◆ **Data excerpt**:
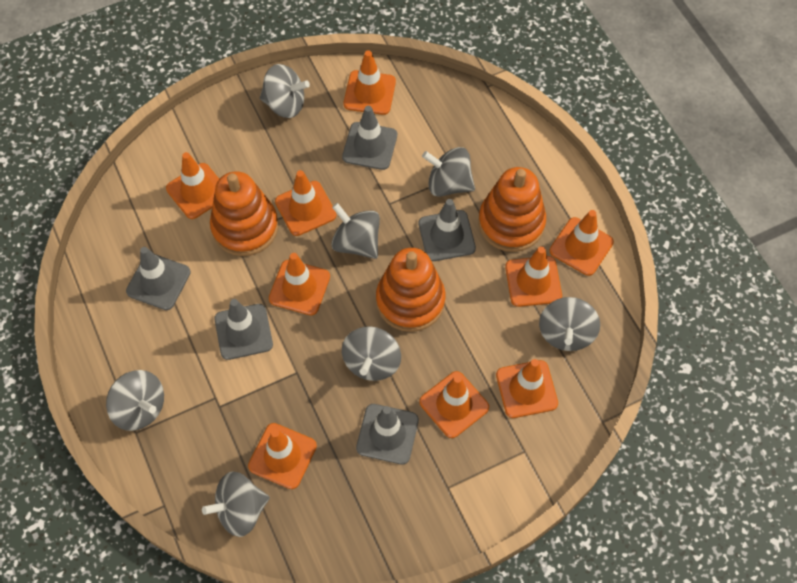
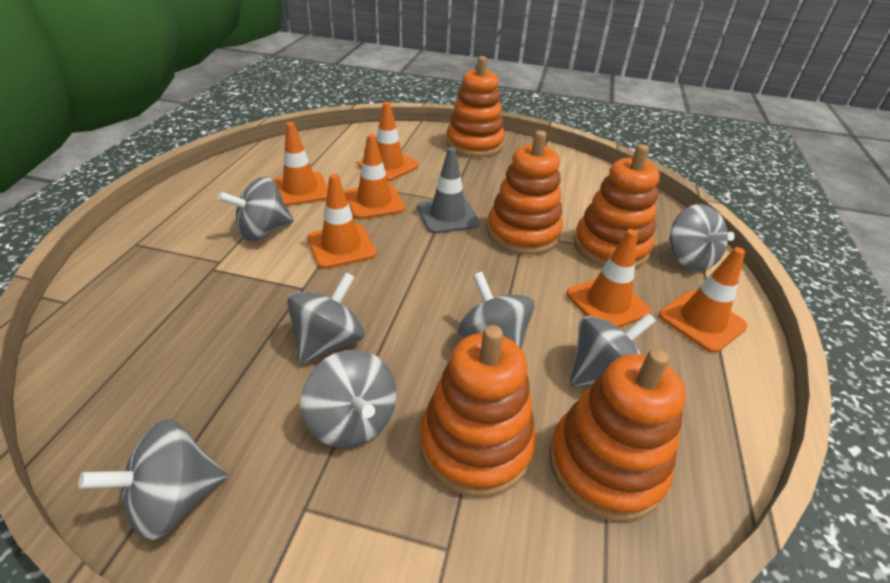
grey traffic cone: 5 -> 1
orange stacking toy: 3 -> 5
orange traffic cone: 9 -> 6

◆ **Assignment**: If a line in the data above holds the string "cone", report that line.

◆ **Answer to this exercise**:
grey traffic cone: 5 -> 1
orange traffic cone: 9 -> 6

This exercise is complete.